──────── Data shown
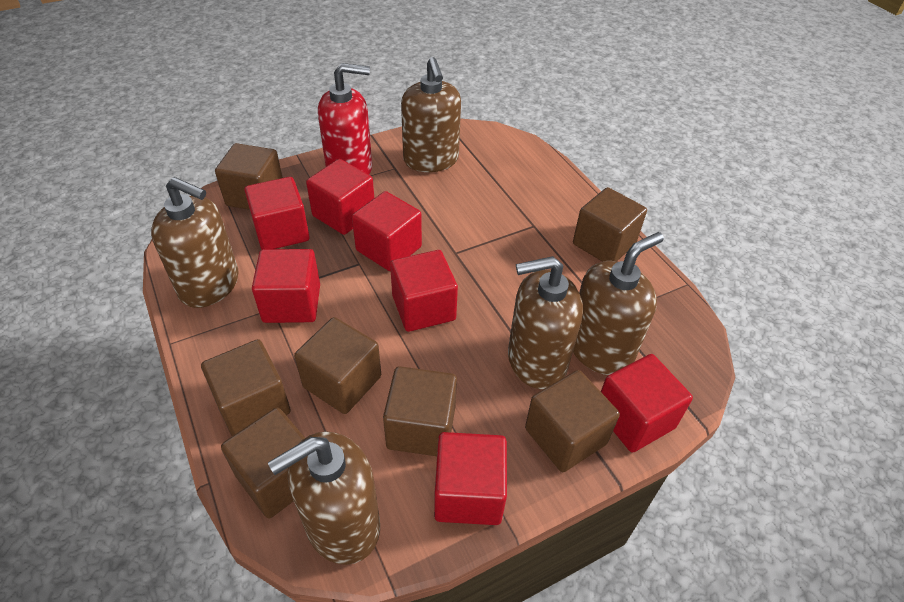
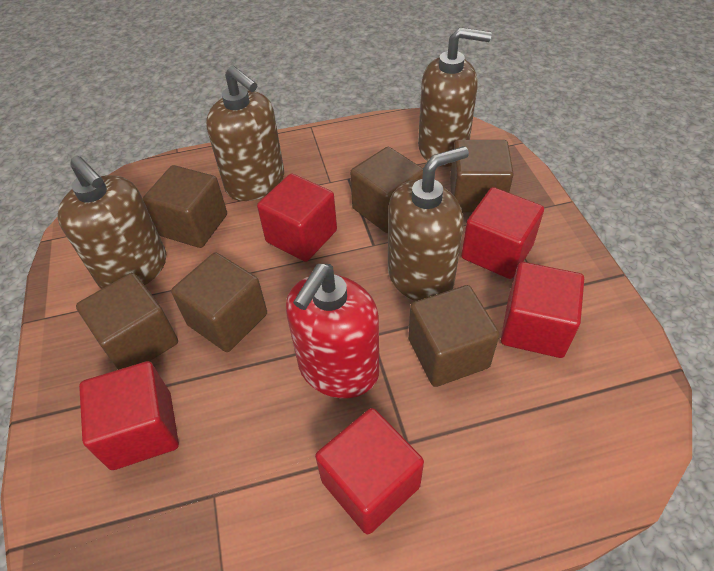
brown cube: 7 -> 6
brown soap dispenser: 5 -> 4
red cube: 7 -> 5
────────────────
Skipping the pictures, transcribe each line above exactly as it appears.

### Response to the task
brown cube: 7 -> 6
brown soap dispenser: 5 -> 4
red cube: 7 -> 5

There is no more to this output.